◆ **WORK TO COMPLETE**
Your copy should run exactly from the line containing "green line: (50, 289) -> (31, 272), moved" to the last line of the entries below, and it should include no pictures.

◆ **DATA PROVIDED**
=== Begin Enclosure ===
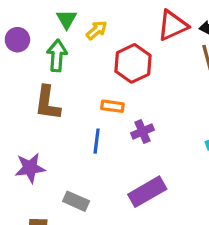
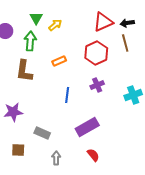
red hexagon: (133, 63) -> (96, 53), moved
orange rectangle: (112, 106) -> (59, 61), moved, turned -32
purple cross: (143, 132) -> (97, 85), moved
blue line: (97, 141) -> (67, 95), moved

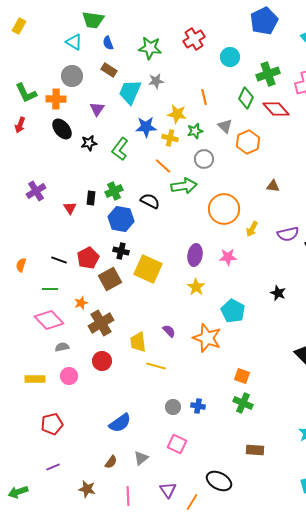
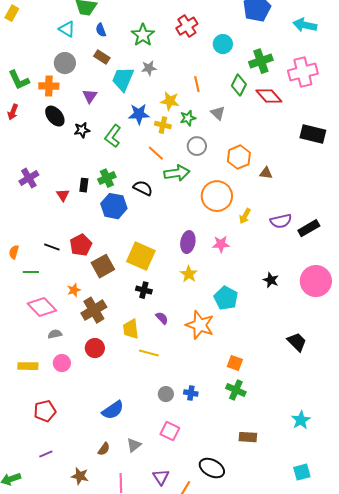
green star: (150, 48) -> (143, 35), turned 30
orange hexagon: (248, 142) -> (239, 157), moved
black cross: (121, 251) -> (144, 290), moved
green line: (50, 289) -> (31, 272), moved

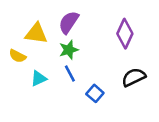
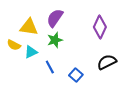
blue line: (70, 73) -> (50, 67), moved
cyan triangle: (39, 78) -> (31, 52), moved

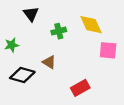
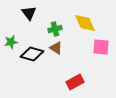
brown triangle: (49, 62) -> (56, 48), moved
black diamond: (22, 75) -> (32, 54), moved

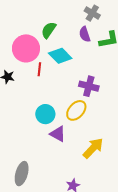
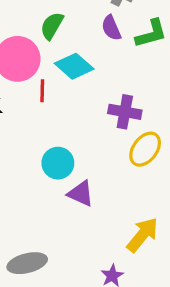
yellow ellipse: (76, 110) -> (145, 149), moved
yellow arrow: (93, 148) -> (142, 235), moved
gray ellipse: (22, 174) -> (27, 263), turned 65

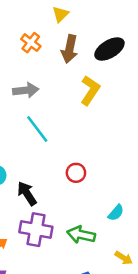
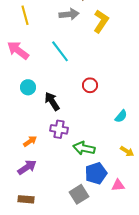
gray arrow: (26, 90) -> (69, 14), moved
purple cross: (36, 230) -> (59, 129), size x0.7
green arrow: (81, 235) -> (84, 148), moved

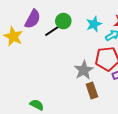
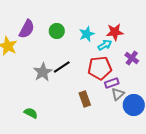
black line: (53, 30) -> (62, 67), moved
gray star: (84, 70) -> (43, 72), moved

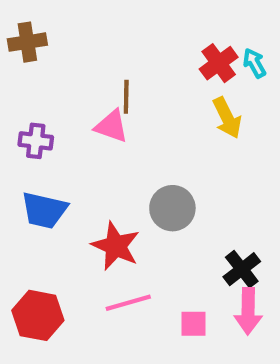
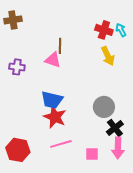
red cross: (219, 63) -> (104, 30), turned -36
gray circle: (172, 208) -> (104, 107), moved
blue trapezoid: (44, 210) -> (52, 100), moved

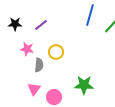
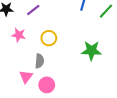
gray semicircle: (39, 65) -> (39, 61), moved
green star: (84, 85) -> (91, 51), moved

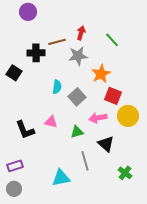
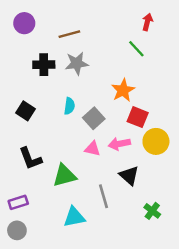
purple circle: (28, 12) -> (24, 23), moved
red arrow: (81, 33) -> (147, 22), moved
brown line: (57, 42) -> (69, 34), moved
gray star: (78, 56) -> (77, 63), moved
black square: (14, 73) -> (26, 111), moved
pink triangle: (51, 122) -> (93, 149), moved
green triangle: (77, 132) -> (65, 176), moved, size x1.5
=== End Enclosure ===
◆ **ANSWER FOR THE TASK**
green line: (50, 289) -> (31, 272), moved

blue line: (70, 73) -> (50, 67), moved
cyan triangle: (39, 78) -> (31, 52), moved

brown triangle: (49, 62) -> (56, 48), moved
black diamond: (22, 75) -> (32, 54), moved

yellow ellipse: (76, 110) -> (145, 149), moved
yellow arrow: (93, 148) -> (142, 235), moved
gray ellipse: (22, 174) -> (27, 263), turned 65

gray arrow: (26, 90) -> (69, 14), moved
purple cross: (36, 230) -> (59, 129), size x0.7
green arrow: (81, 235) -> (84, 148), moved

black line: (53, 30) -> (62, 67), moved
gray star: (84, 70) -> (43, 72), moved

red cross: (219, 63) -> (104, 30), turned -36
gray circle: (172, 208) -> (104, 107), moved
blue trapezoid: (44, 210) -> (52, 100), moved

gray semicircle: (39, 65) -> (39, 61), moved
green star: (84, 85) -> (91, 51), moved

purple circle: (28, 12) -> (24, 23), moved
red arrow: (81, 33) -> (147, 22), moved
brown line: (57, 42) -> (69, 34), moved
gray star: (78, 56) -> (77, 63), moved
black square: (14, 73) -> (26, 111), moved
pink triangle: (51, 122) -> (93, 149), moved
green triangle: (77, 132) -> (65, 176), moved, size x1.5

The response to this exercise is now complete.